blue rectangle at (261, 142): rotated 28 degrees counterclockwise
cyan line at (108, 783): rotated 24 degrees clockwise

* * *

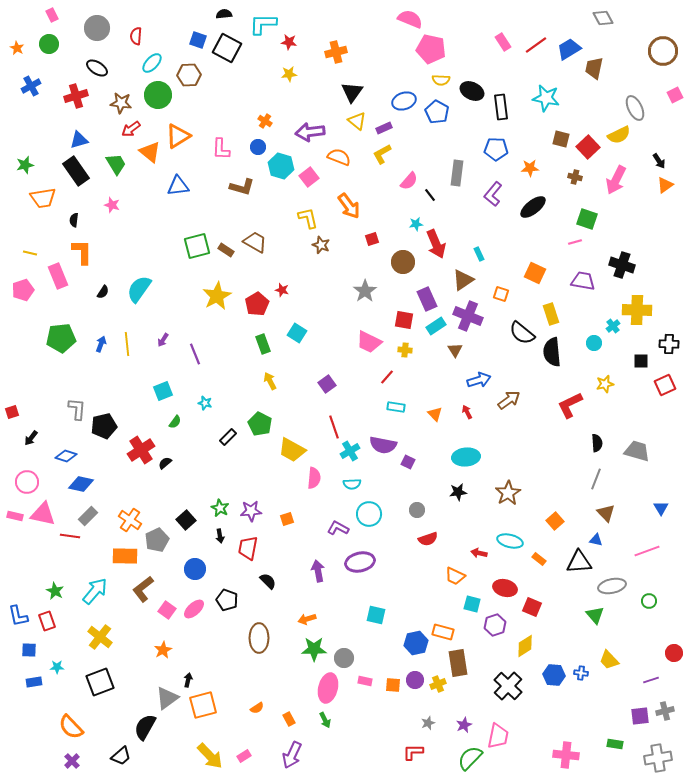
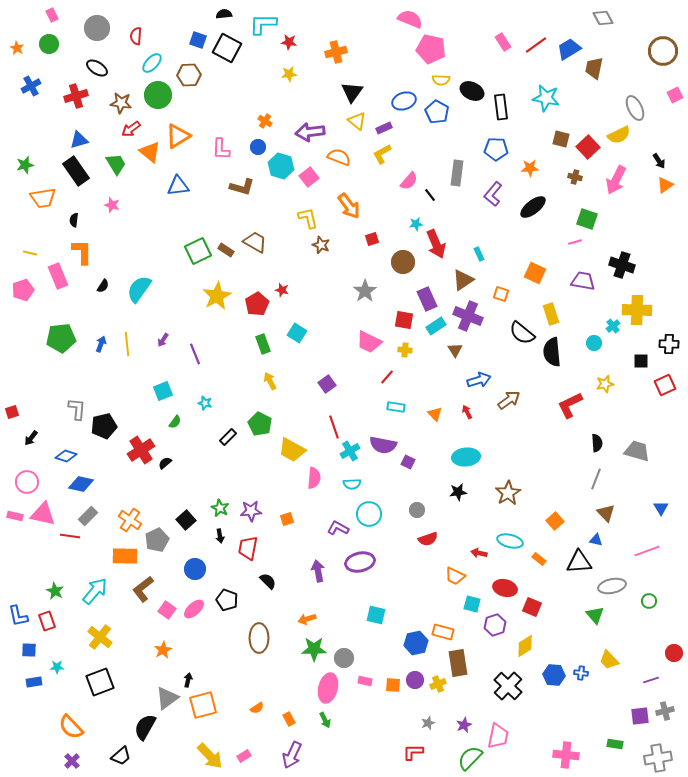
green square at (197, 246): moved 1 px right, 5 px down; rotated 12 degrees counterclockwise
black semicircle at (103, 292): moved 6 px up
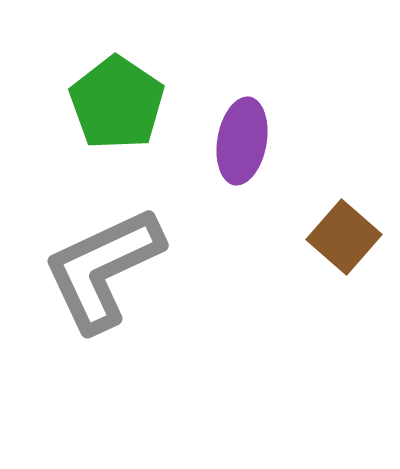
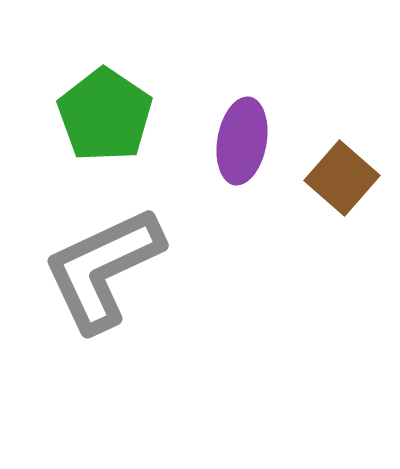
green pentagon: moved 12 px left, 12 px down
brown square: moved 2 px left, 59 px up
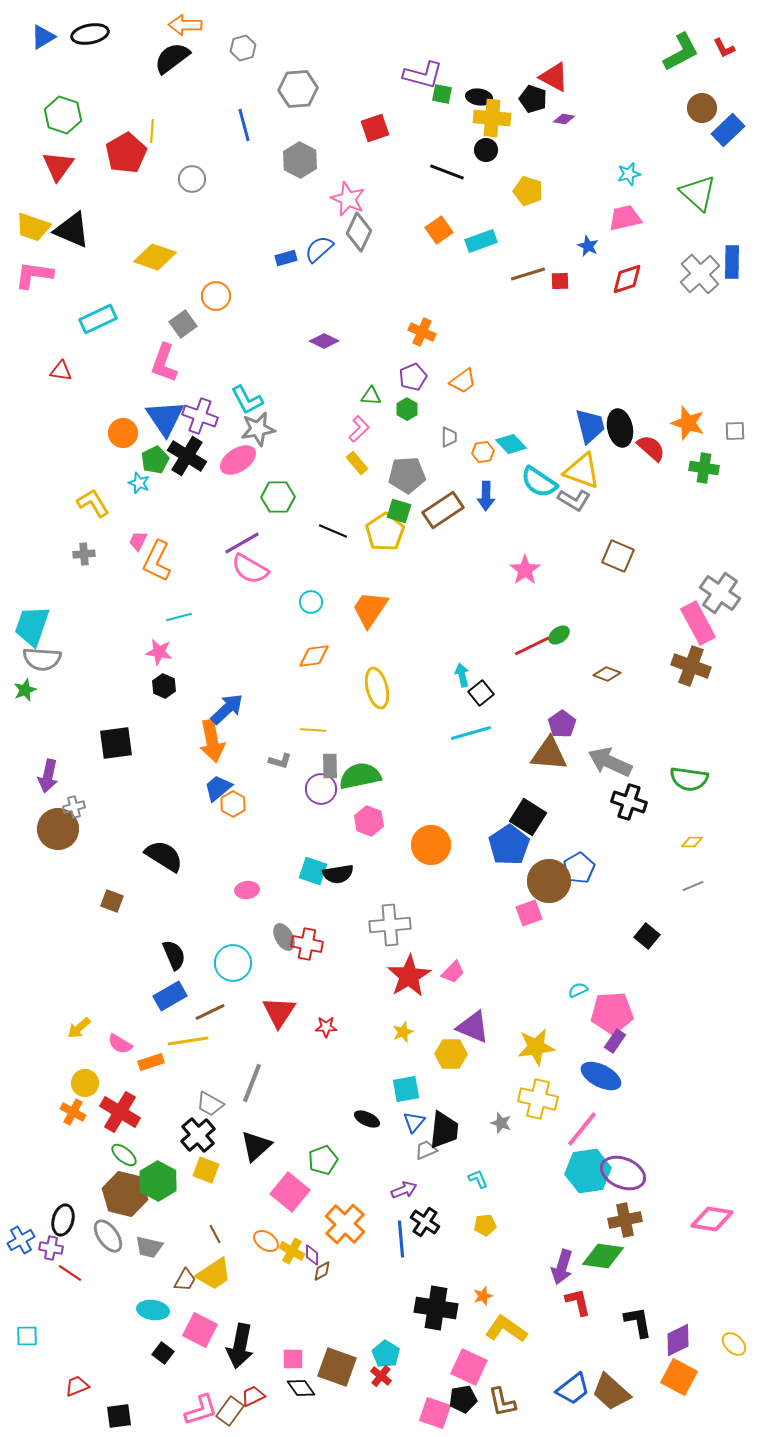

## Prompt
In the listing above, find the line with "blue rectangle at" and the line with "cyan line at"; output exactly those lines and all lines between them.

## Exercise output
blue rectangle at (261, 142): rotated 28 degrees counterclockwise
cyan line at (108, 783): rotated 24 degrees clockwise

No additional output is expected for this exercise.